__WHAT IS BEING ASKED__
Return each line of the entries that mentions the word "teddy".

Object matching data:
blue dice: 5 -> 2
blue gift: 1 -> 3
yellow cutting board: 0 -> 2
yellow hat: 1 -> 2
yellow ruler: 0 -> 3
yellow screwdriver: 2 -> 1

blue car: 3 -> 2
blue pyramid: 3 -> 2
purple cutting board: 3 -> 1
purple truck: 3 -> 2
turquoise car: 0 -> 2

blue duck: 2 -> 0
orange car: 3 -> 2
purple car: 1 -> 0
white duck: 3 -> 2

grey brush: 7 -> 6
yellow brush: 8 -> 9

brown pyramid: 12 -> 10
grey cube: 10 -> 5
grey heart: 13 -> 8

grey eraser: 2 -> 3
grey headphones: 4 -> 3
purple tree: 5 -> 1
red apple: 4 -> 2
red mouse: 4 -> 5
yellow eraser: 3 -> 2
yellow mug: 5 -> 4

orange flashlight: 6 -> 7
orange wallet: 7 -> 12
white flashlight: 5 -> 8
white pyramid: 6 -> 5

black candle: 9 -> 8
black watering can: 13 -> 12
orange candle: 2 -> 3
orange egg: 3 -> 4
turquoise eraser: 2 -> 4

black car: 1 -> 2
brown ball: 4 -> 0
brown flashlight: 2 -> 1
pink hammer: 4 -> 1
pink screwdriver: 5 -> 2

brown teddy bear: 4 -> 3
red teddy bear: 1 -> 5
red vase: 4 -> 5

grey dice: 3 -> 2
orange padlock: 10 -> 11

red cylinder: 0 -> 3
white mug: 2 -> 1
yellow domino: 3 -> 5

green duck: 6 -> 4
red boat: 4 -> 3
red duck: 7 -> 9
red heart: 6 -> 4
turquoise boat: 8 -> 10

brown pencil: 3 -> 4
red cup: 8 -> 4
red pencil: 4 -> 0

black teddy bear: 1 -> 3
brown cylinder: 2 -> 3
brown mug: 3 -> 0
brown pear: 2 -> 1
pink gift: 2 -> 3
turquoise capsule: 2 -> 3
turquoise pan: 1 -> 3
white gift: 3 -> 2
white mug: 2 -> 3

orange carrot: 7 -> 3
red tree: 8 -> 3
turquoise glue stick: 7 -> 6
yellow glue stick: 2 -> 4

__SOLUTION TO THIS PROBLEM__
brown teddy bear: 4 -> 3
red teddy bear: 1 -> 5
black teddy bear: 1 -> 3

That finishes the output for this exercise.